## Material for the task

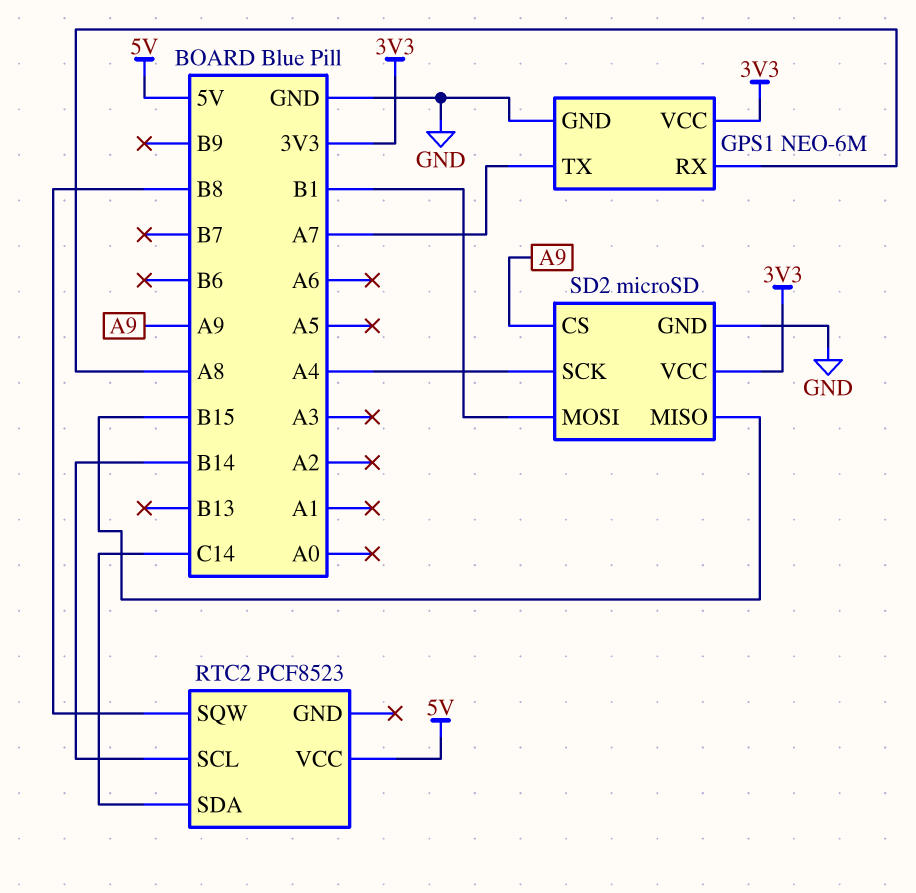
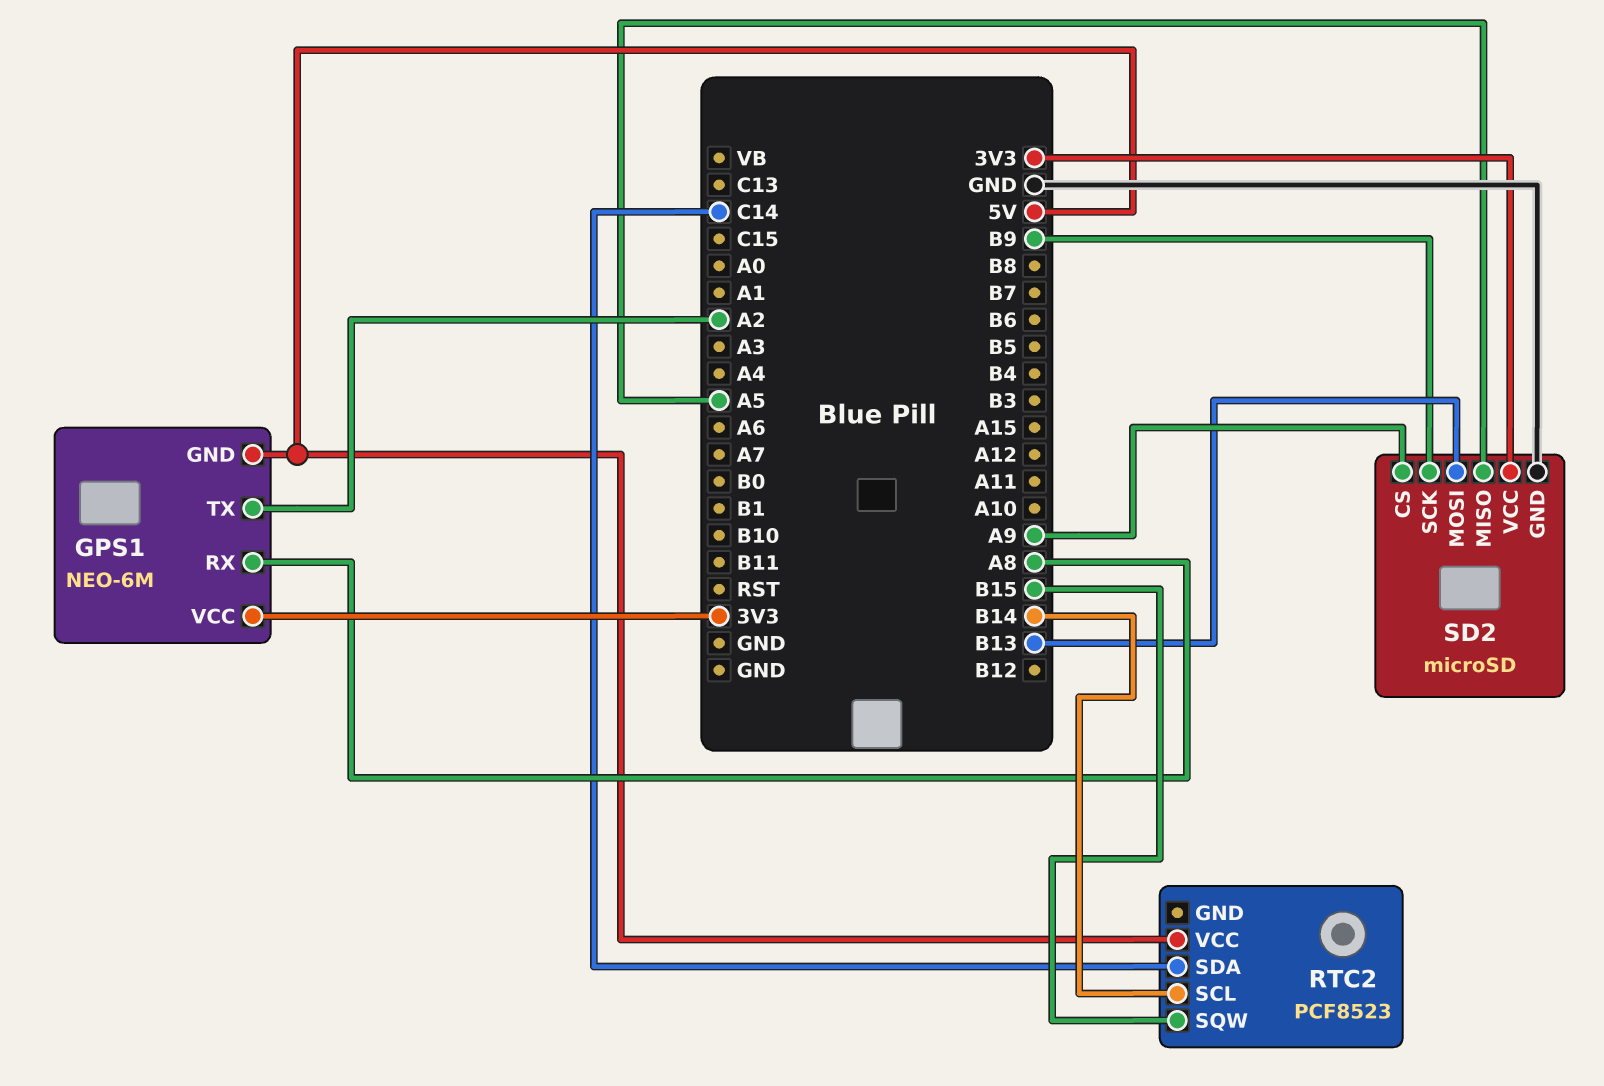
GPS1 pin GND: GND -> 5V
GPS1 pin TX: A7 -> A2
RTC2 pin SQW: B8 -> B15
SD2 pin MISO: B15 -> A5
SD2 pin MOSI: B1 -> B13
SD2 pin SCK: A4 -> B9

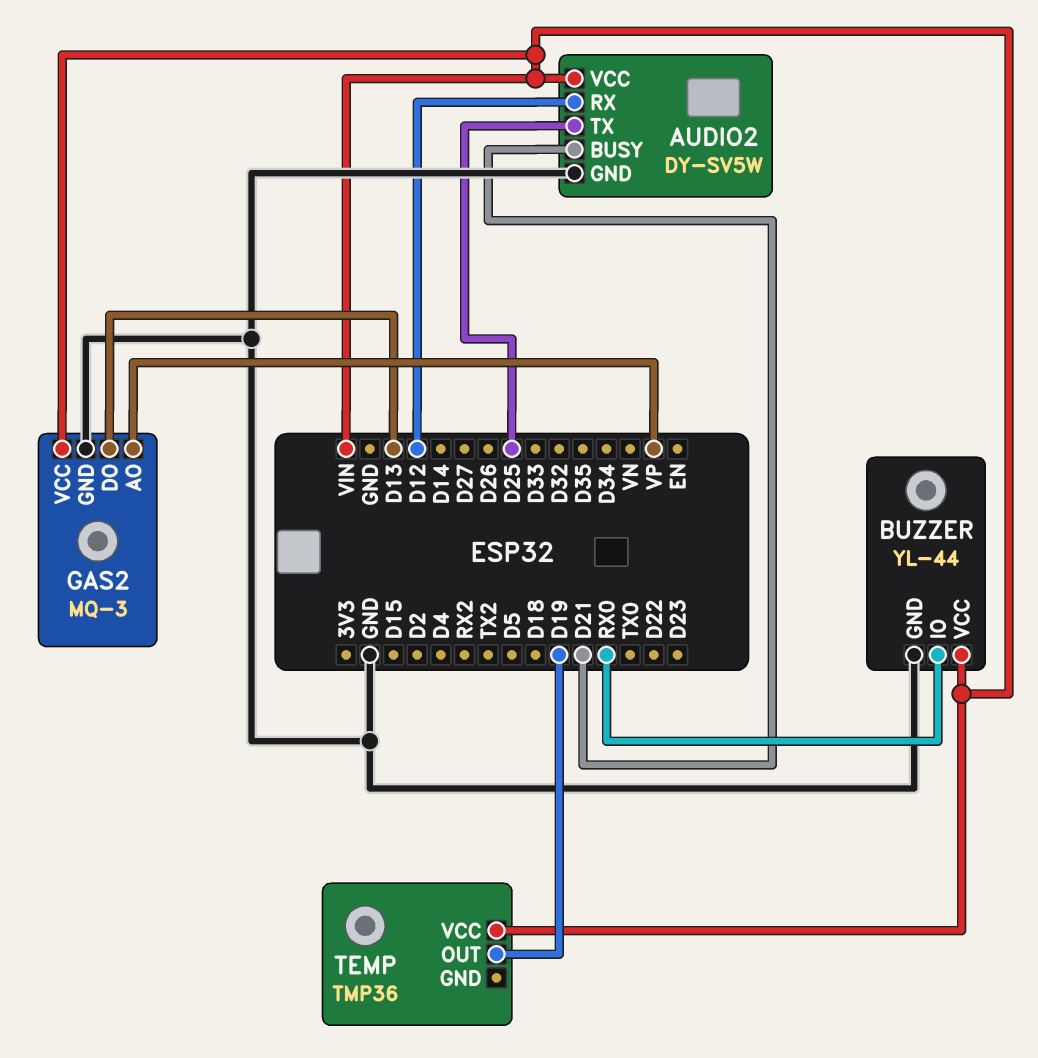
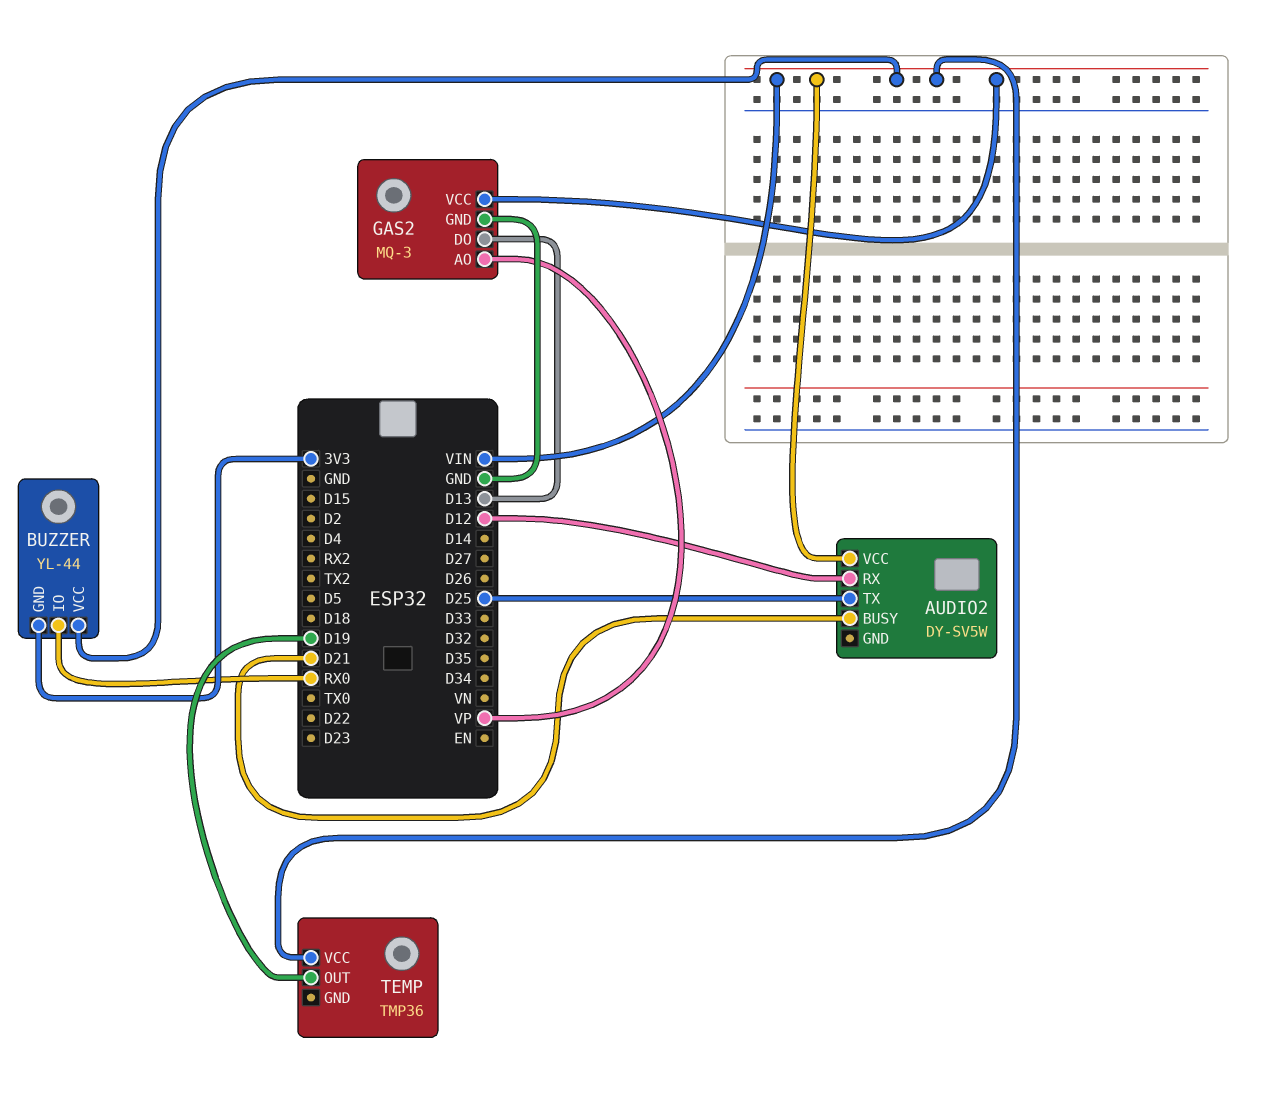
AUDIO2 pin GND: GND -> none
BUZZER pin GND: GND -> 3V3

## Brief
An exact copy of the entries, minus the pictures, is what's needed here.

## Your solution
GPS1 pin GND: GND -> 5V
GPS1 pin TX: A7 -> A2
RTC2 pin SQW: B8 -> B15
SD2 pin MISO: B15 -> A5
SD2 pin MOSI: B1 -> B13
SD2 pin SCK: A4 -> B9

AUDIO2 pin GND: GND -> none
BUZZER pin GND: GND -> 3V3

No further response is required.